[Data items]
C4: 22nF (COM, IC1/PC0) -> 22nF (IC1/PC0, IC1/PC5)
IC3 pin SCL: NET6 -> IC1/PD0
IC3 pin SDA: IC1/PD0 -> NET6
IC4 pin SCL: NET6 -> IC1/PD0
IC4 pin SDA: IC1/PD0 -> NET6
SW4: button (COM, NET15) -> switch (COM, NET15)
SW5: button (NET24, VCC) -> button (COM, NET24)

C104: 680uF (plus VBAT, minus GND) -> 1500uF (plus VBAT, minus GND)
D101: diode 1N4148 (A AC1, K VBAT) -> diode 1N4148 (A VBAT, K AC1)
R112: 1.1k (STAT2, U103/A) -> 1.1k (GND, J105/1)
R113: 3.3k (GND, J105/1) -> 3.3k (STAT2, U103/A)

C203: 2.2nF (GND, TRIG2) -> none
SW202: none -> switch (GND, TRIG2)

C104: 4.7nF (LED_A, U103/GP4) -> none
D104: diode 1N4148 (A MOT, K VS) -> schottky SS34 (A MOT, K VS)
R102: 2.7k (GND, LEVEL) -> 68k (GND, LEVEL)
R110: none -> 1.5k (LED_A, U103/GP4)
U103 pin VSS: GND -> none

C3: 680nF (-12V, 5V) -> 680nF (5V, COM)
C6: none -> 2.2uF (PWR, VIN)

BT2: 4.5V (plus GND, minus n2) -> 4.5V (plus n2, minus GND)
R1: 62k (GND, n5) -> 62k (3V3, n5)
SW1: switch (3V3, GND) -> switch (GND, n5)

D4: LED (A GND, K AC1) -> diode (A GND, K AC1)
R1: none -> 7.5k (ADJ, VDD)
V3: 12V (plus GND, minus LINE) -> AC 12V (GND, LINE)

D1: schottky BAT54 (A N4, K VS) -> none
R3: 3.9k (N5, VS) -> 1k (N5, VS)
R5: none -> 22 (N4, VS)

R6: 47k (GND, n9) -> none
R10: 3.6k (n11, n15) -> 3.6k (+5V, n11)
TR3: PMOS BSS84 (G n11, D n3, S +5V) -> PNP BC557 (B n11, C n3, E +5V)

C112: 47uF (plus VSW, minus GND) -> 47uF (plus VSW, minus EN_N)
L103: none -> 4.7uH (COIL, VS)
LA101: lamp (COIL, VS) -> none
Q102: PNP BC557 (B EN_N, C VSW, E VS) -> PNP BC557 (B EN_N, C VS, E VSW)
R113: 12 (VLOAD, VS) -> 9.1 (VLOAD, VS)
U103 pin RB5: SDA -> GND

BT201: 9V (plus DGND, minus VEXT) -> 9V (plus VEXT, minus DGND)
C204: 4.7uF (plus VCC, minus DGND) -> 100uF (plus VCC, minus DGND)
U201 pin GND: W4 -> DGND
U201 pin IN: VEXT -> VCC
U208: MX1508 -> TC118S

Requirement ▸
Retype the portion of the data above that starts on the line with "SW4: button (COM, NET15)" and finishes on the line with "D101: diode 1N4148", including both of those lines.

Solution ▸
SW4: button (COM, NET15) -> switch (COM, NET15)
SW5: button (NET24, VCC) -> button (COM, NET24)

C104: 680uF (plus VBAT, minus GND) -> 1500uF (plus VBAT, minus GND)
D101: diode 1N4148 (A AC1, K VBAT) -> diode 1N4148 (A VBAT, K AC1)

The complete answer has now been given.